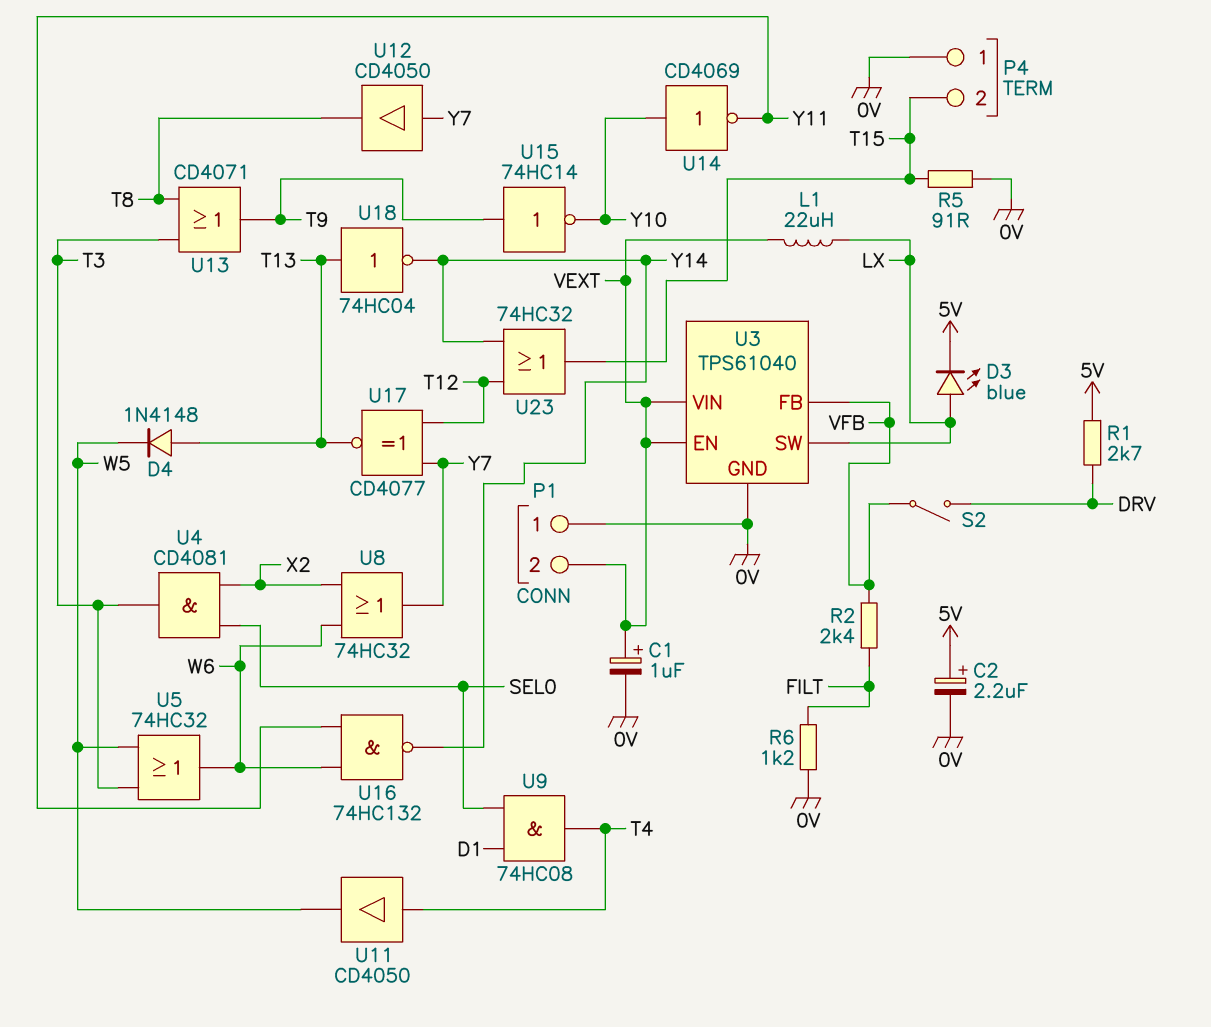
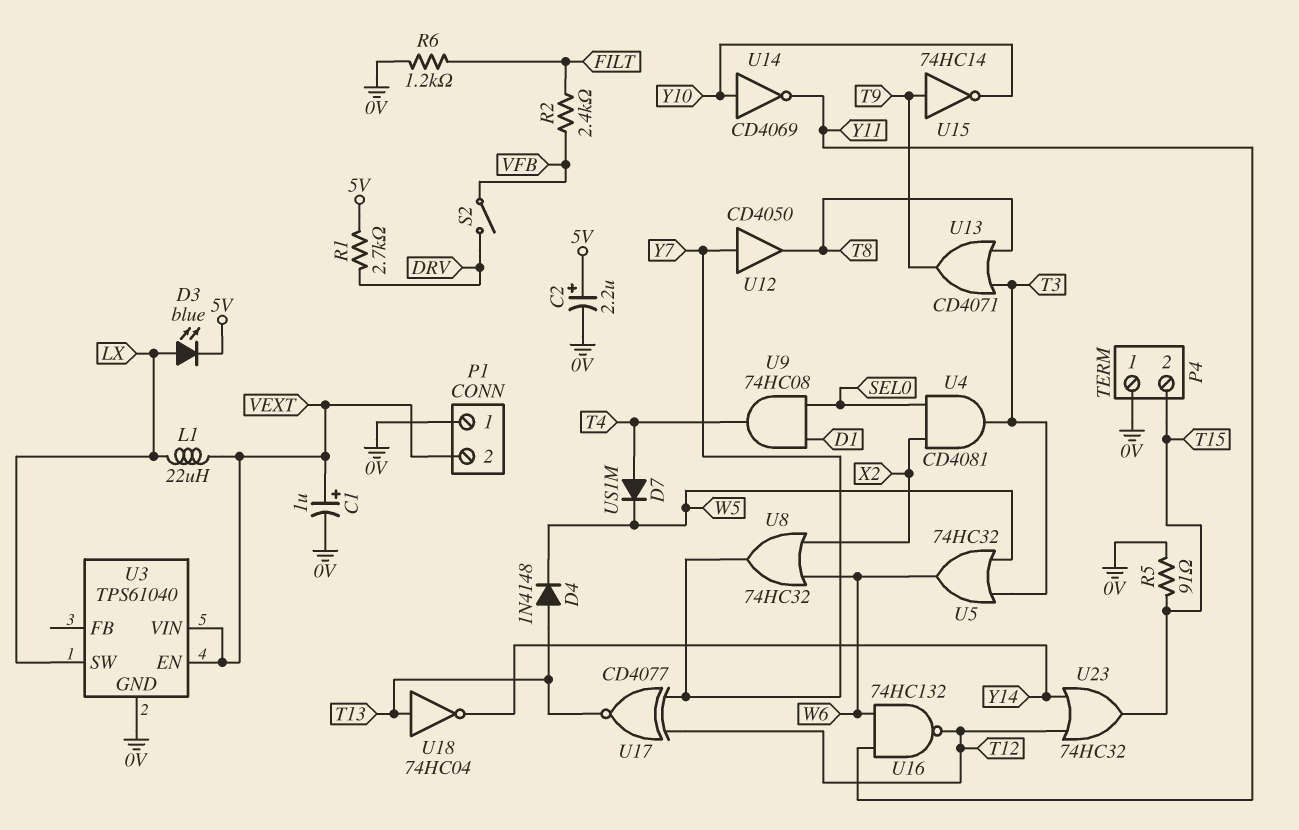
D7: none -> diode US1M (A T4, K W5)
U3 pin FB: VFB -> none
U11: buffer CD4050 (in T4, out W5) -> none
U16: NAND 74HC132 (in W6, in Y11, out Y14) -> NAND 74HC132 (in W6, in Y11, out T12)

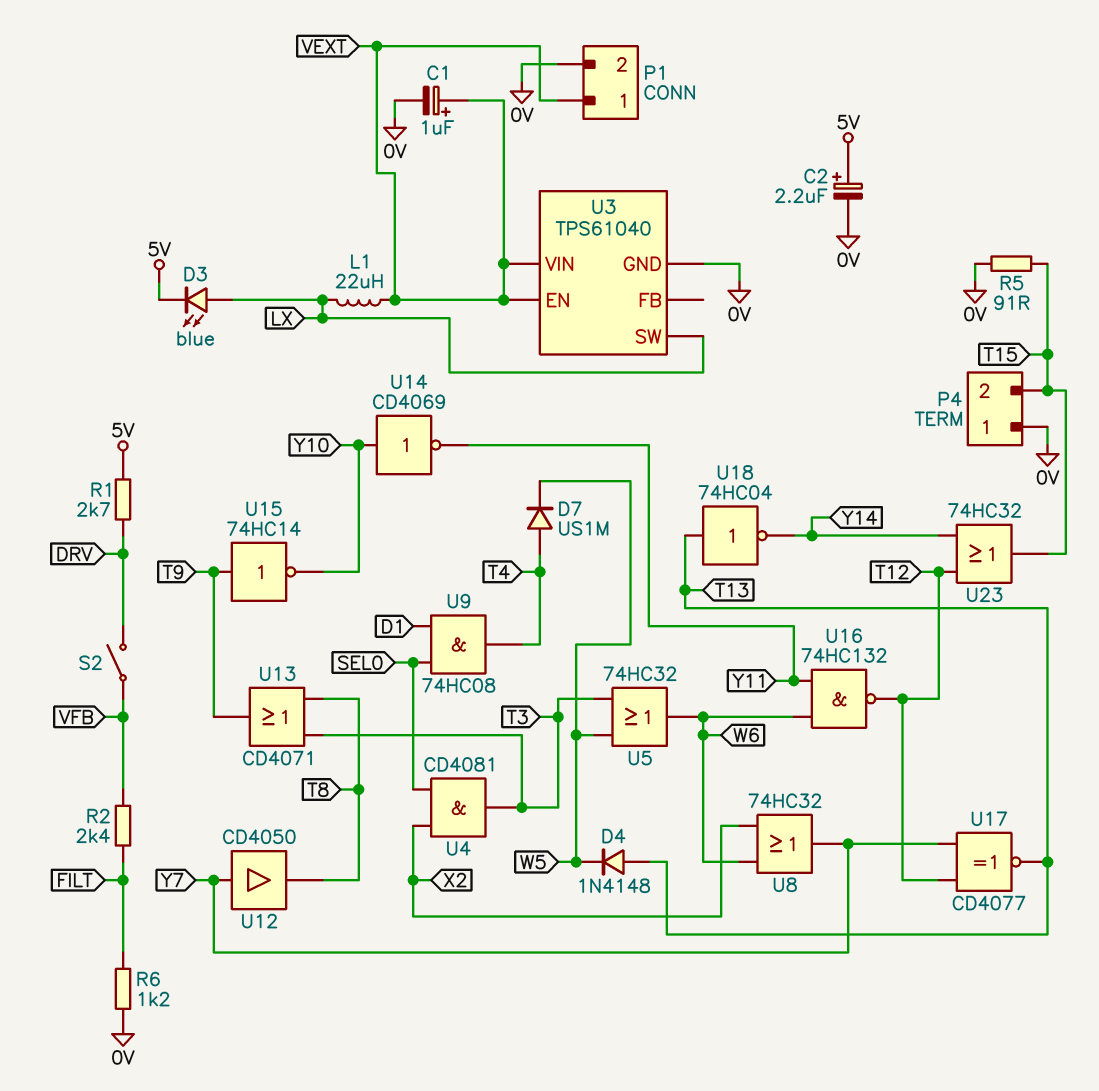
P1 pin 1: 0V -> VEXT
P1 pin 2: VEXT -> 0V

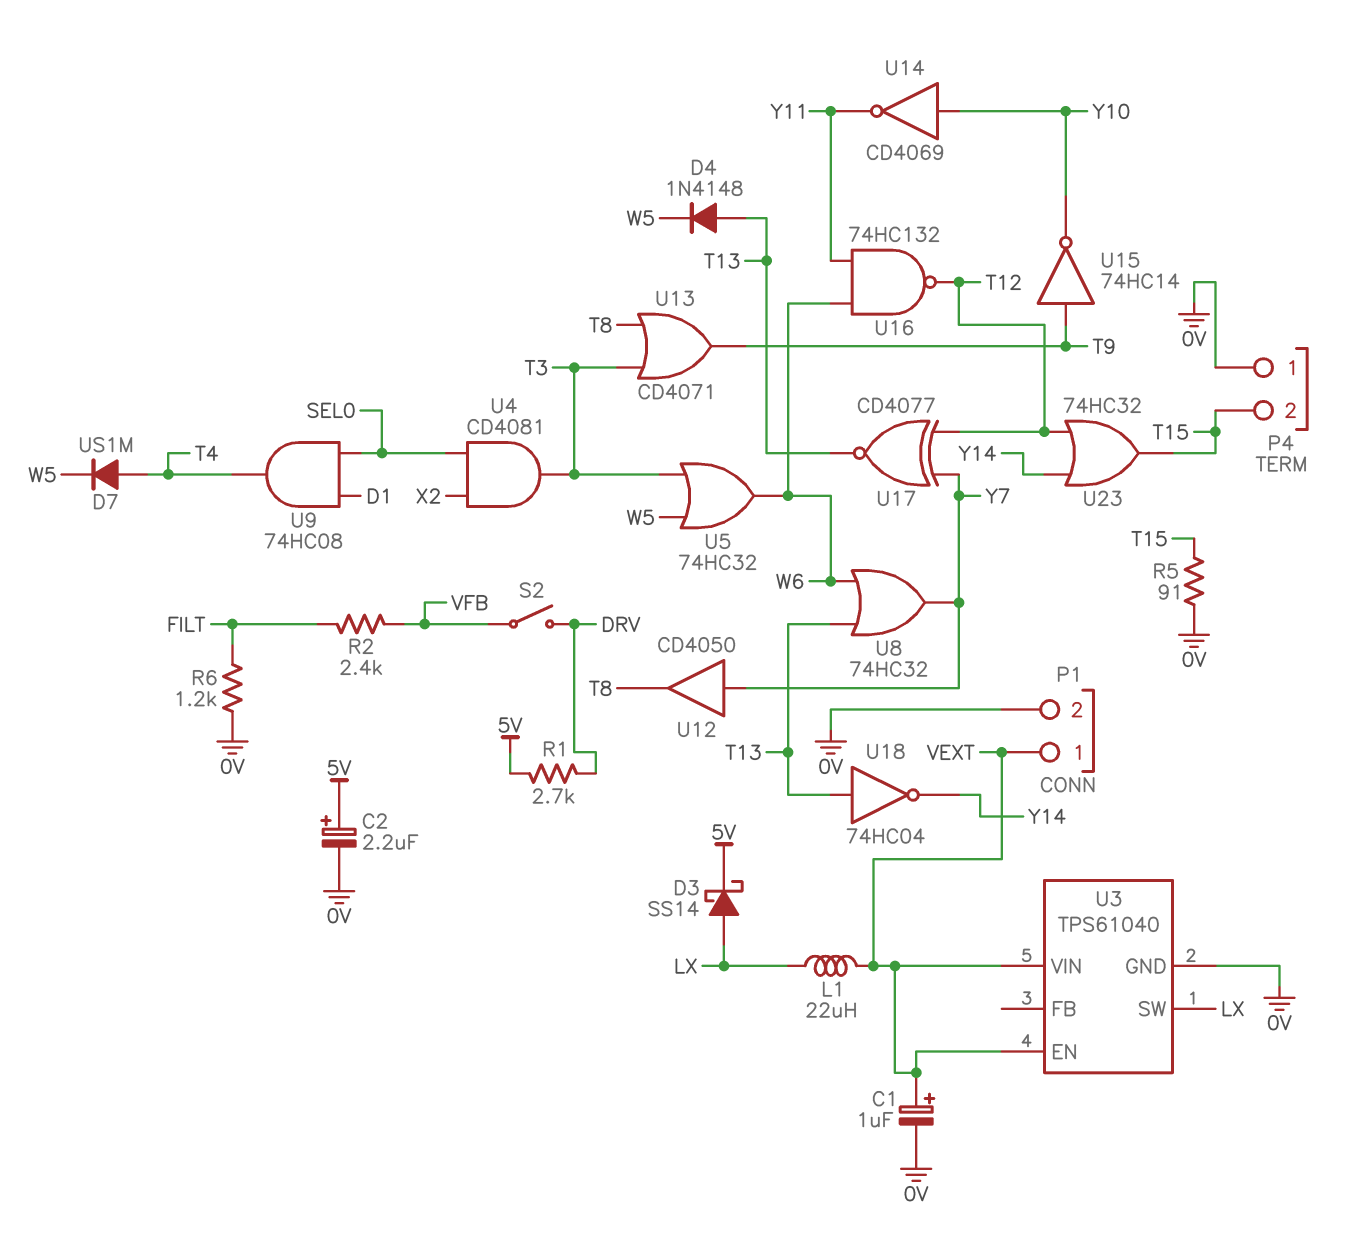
D3: LED blue (A LX, K 5V) -> schottky SS14 (A LX, K 5V)
U8: OR 74HC32 (in W6, in X2, out Y7) -> OR 74HC32 (in T13, in W6, out Y7)

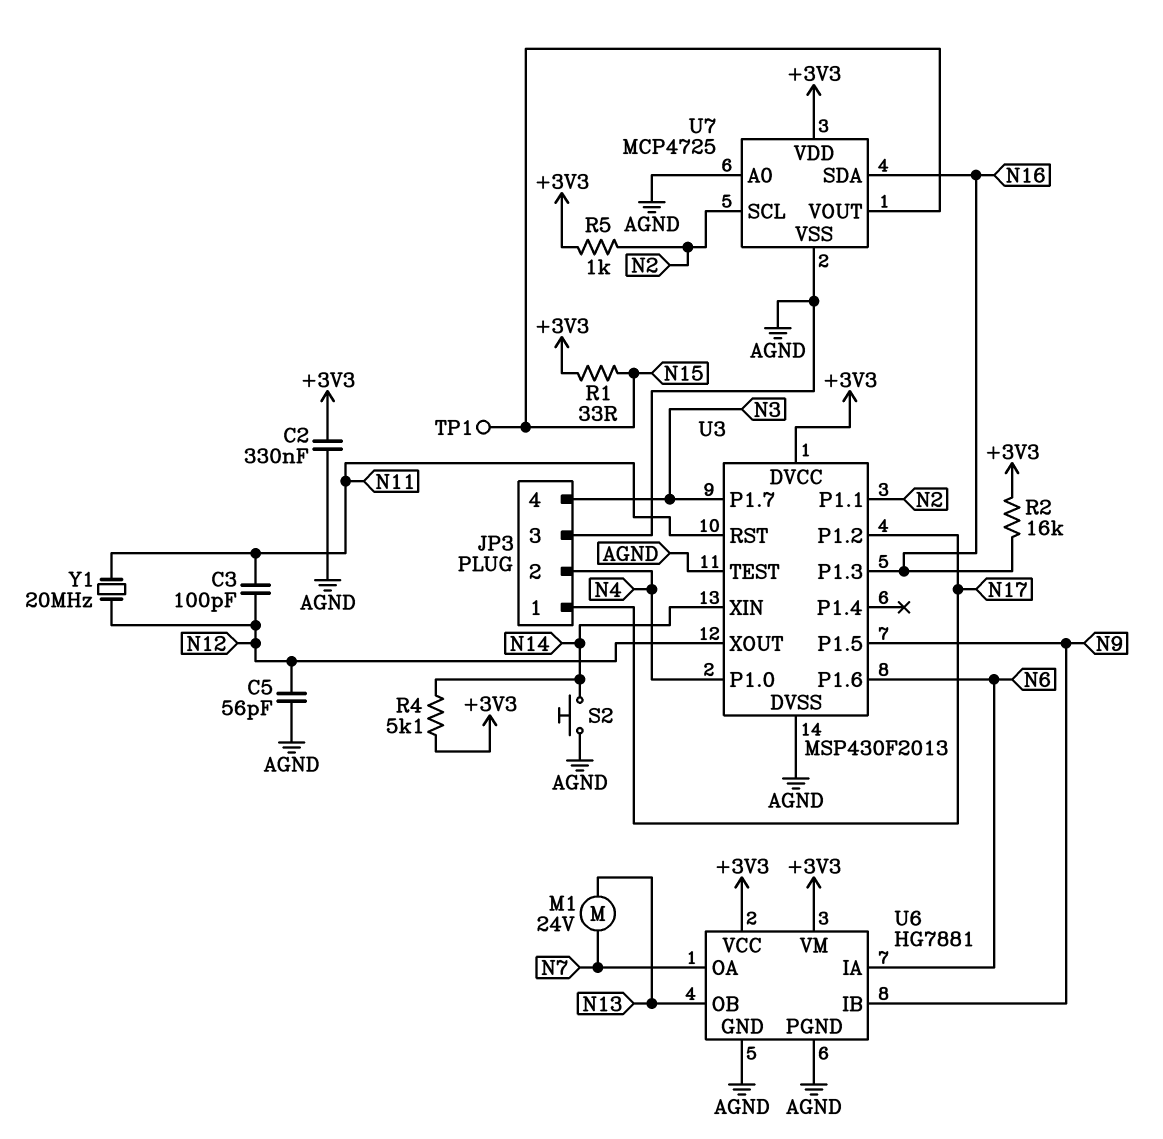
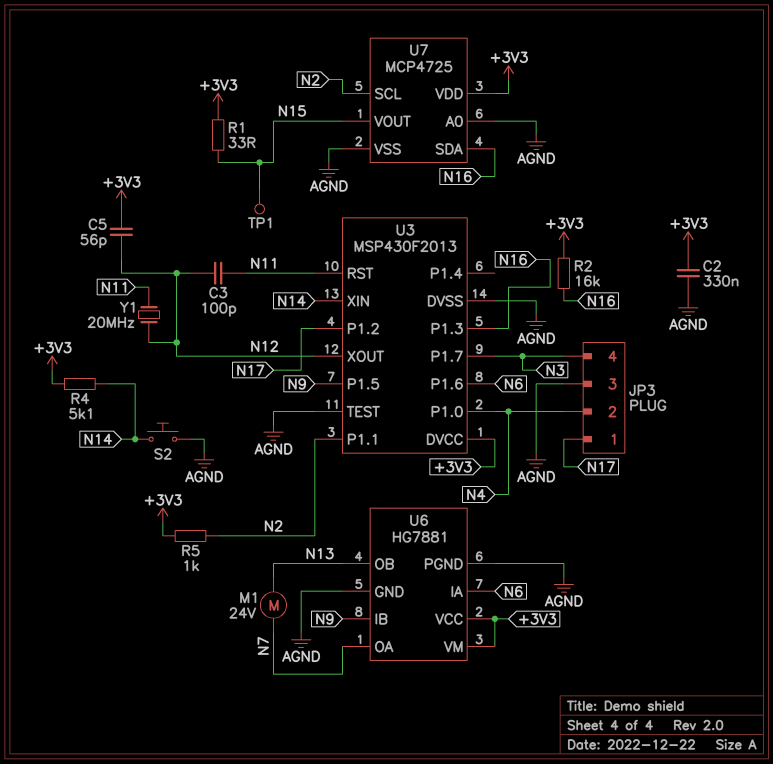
C5: 56pF (AGND, N12) -> 56pF (+3V3, N12)

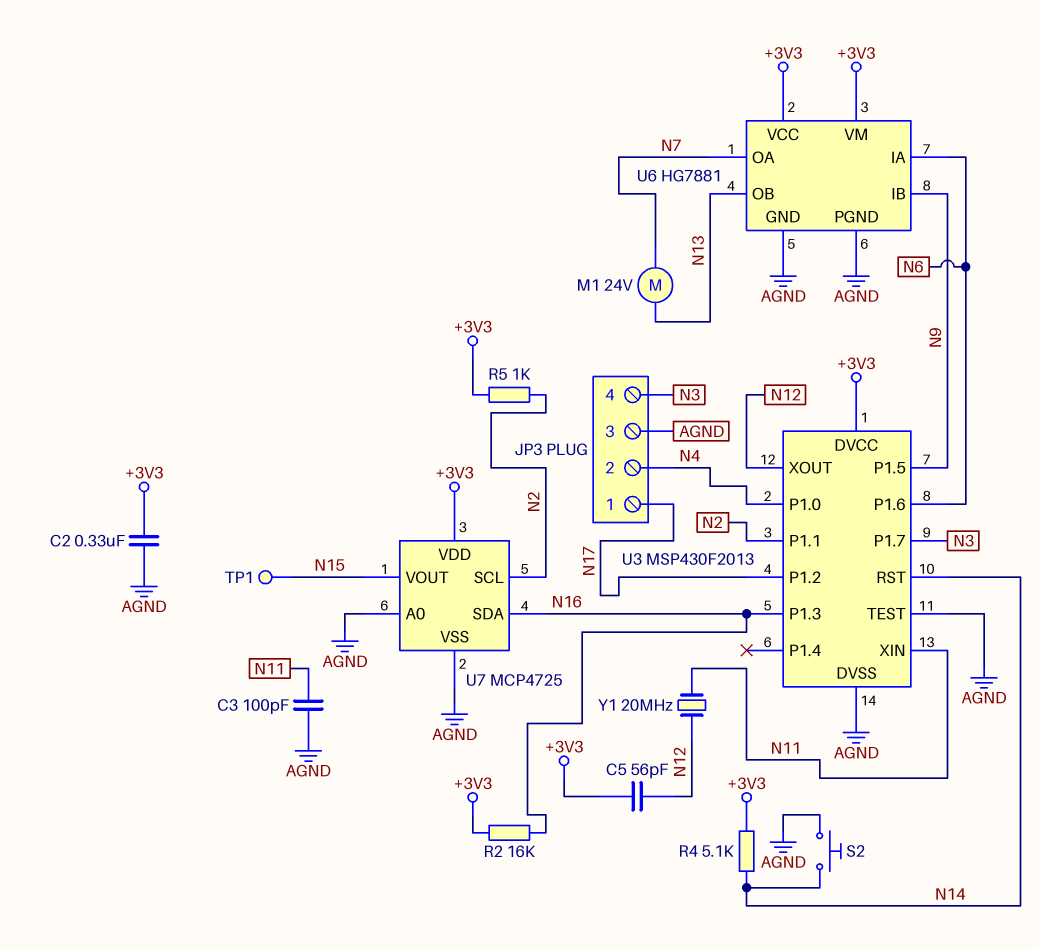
C3: 100pF (N11, N12) -> 100pF (AGND, N11)
R1: 33 (+3V3, N15) -> none
U3 pin RST: N11 -> N14
U3 pin XIN: N14 -> N11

#####

Omit the pictures, and quote the material above exactly as given.

__Result__:
D7: none -> diode US1M (A T4, K W5)
U3 pin FB: VFB -> none
U11: buffer CD4050 (in T4, out W5) -> none
U16: NAND 74HC132 (in W6, in Y11, out Y14) -> NAND 74HC132 (in W6, in Y11, out T12)

P1 pin 1: 0V -> VEXT
P1 pin 2: VEXT -> 0V

D3: LED blue (A LX, K 5V) -> schottky SS14 (A LX, K 5V)
U8: OR 74HC32 (in W6, in X2, out Y7) -> OR 74HC32 (in T13, in W6, out Y7)

C5: 56pF (AGND, N12) -> 56pF (+3V3, N12)

C3: 100pF (N11, N12) -> 100pF (AGND, N11)
R1: 33 (+3V3, N15) -> none
U3 pin RST: N11 -> N14
U3 pin XIN: N14 -> N11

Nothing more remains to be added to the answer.